Copy the entries below verbatim, omitting any pictures they contain.
::: DATA SUPPLIED
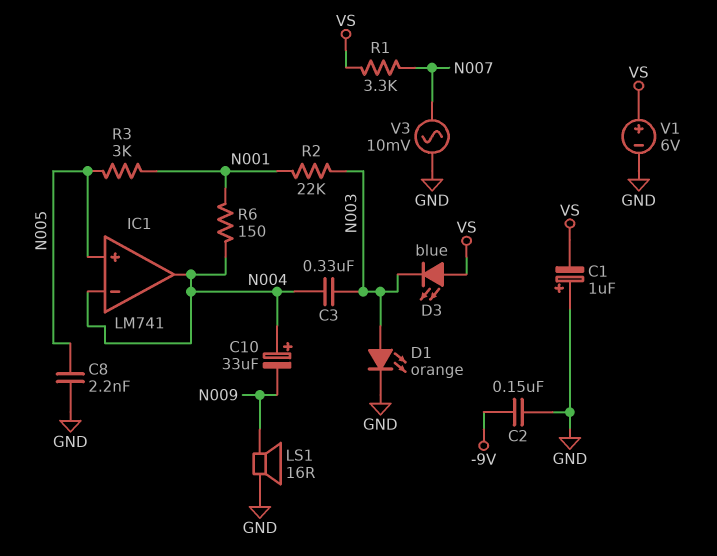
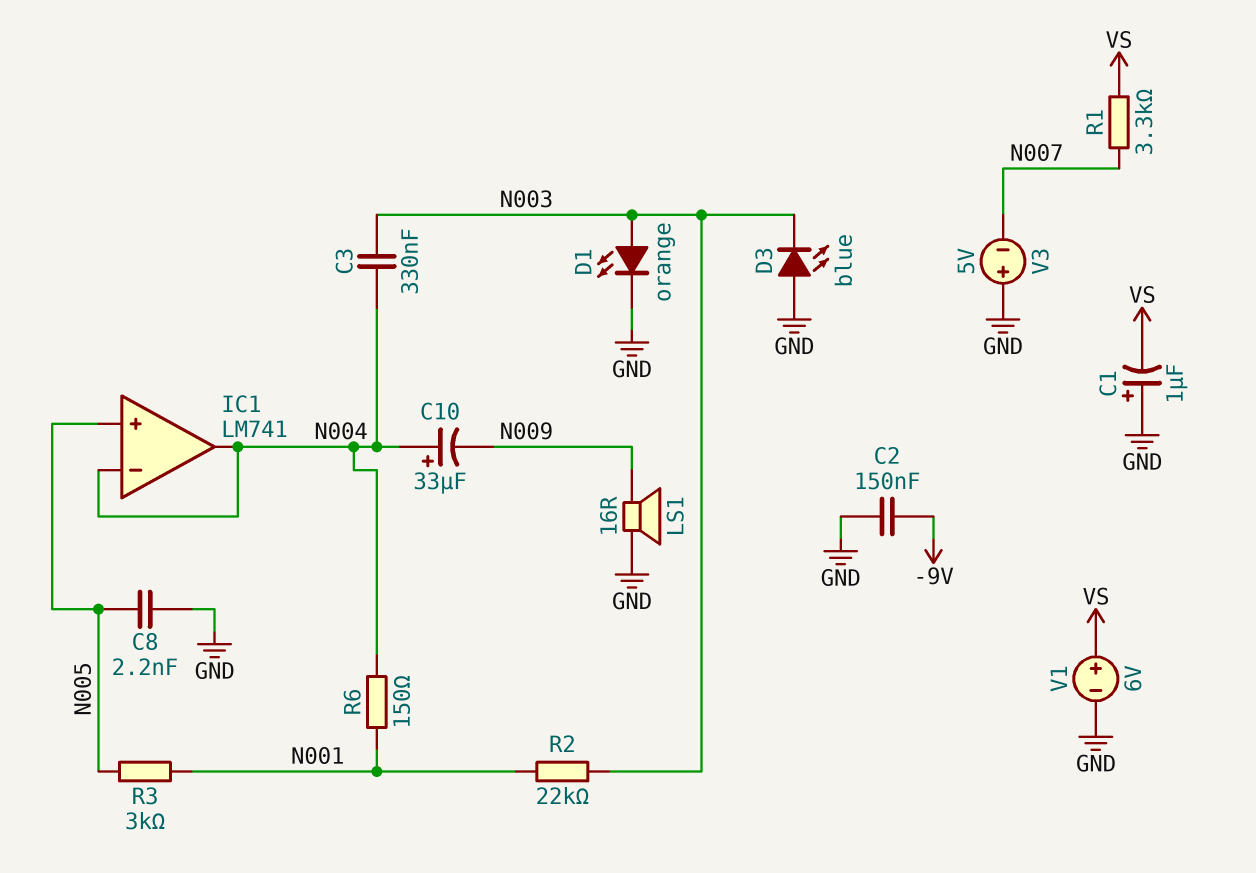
D3: LED blue (A VS, K N003) -> LED blue (A GND, K N003)
V3: AC 10mV (GND, N007) -> 5V (plus GND, minus N007)

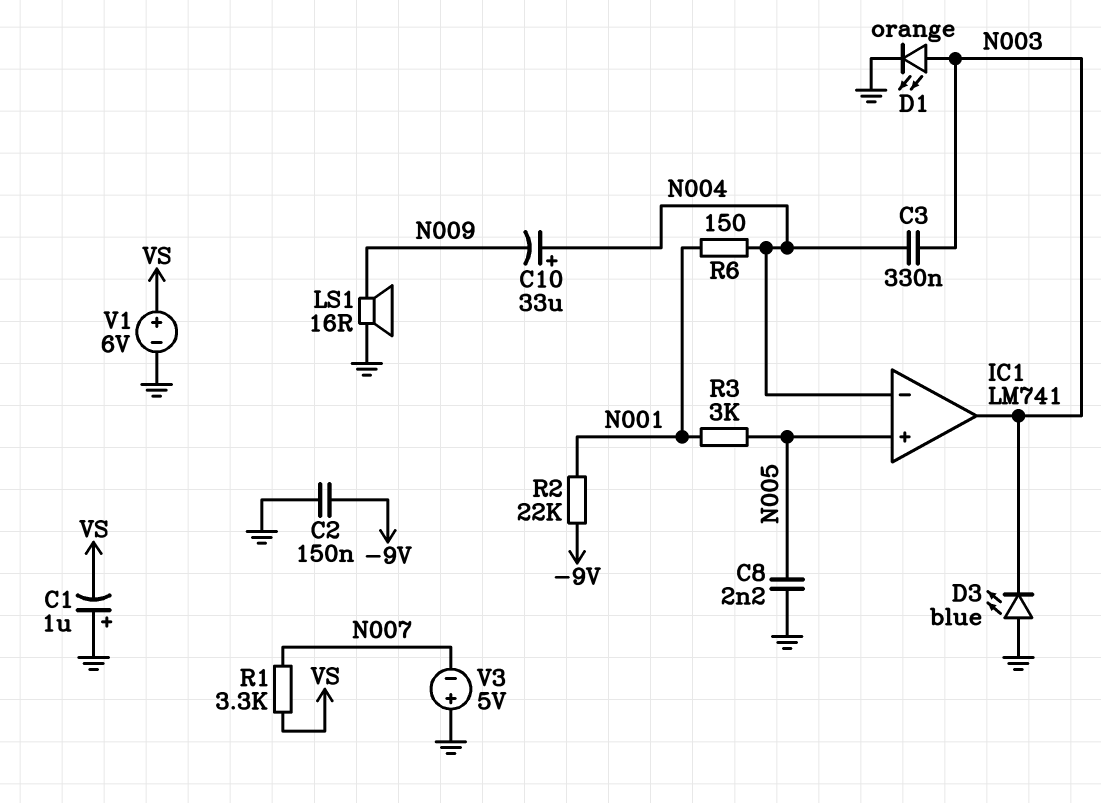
IC1 pin out: N004 -> N003
R2: 22k (N001, N003) -> 22k (-9V, N001)

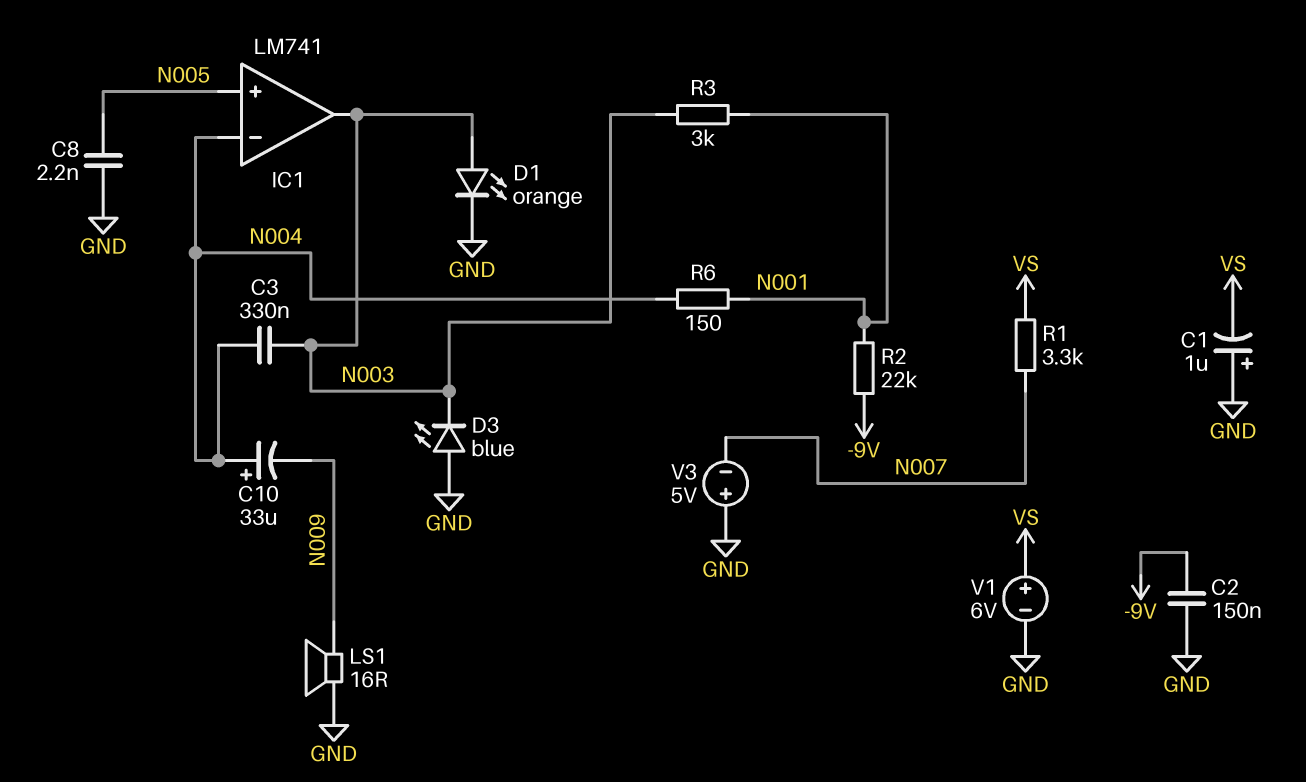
R3: 3k (N001, N005) -> 3k (N001, N003)

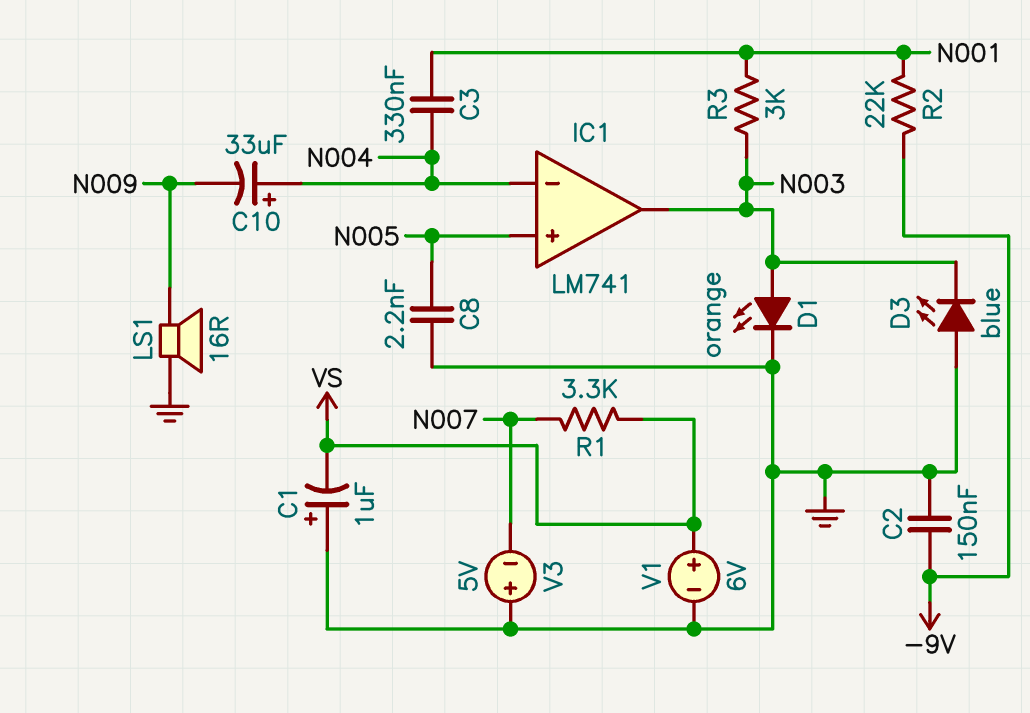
C3: 330nF (N003, N004) -> 330nF (N001, N004)
R6: 150 (N001, N004) -> none

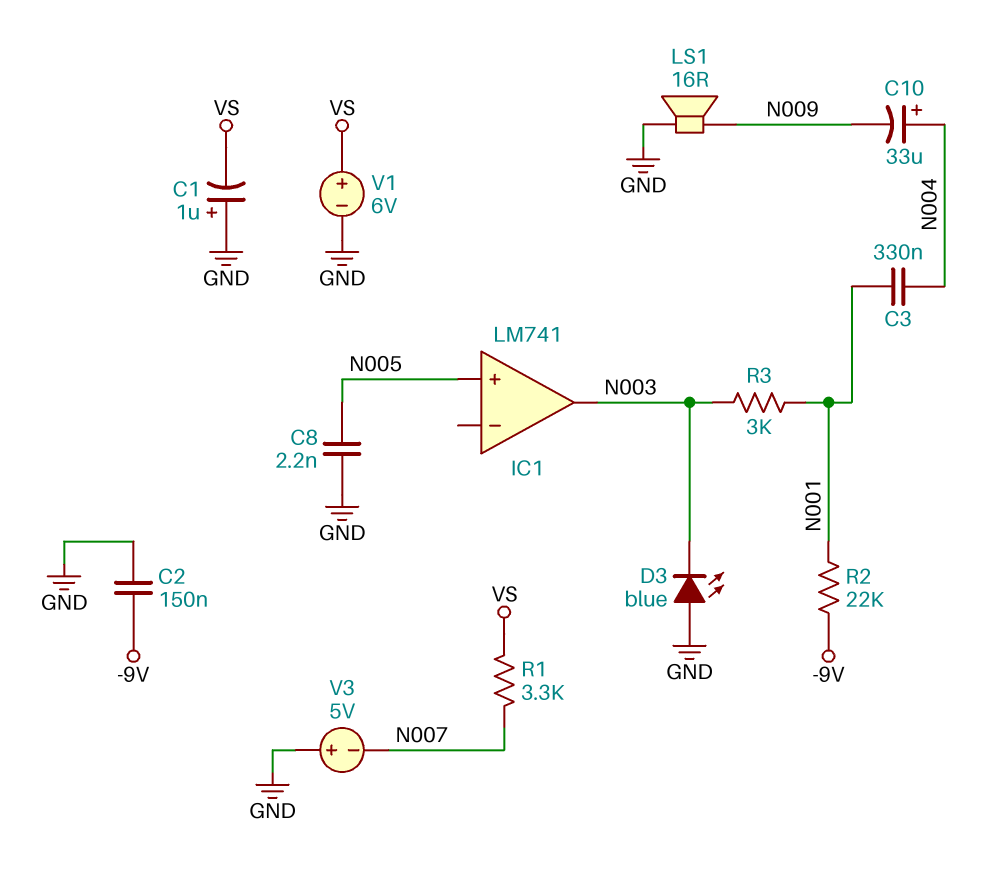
D1: LED orange (A N003, K GND) -> none
IC1 pin in-: N004 -> none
::::::
**SOLUTION TO THIS PROBLEM**
D3: LED blue (A VS, K N003) -> LED blue (A GND, K N003)
V3: AC 10mV (GND, N007) -> 5V (plus GND, minus N007)

IC1 pin out: N004 -> N003
R2: 22k (N001, N003) -> 22k (-9V, N001)

R3: 3k (N001, N005) -> 3k (N001, N003)

C3: 330nF (N003, N004) -> 330nF (N001, N004)
R6: 150 (N001, N004) -> none

D1: LED orange (A N003, K GND) -> none
IC1 pin in-: N004 -> none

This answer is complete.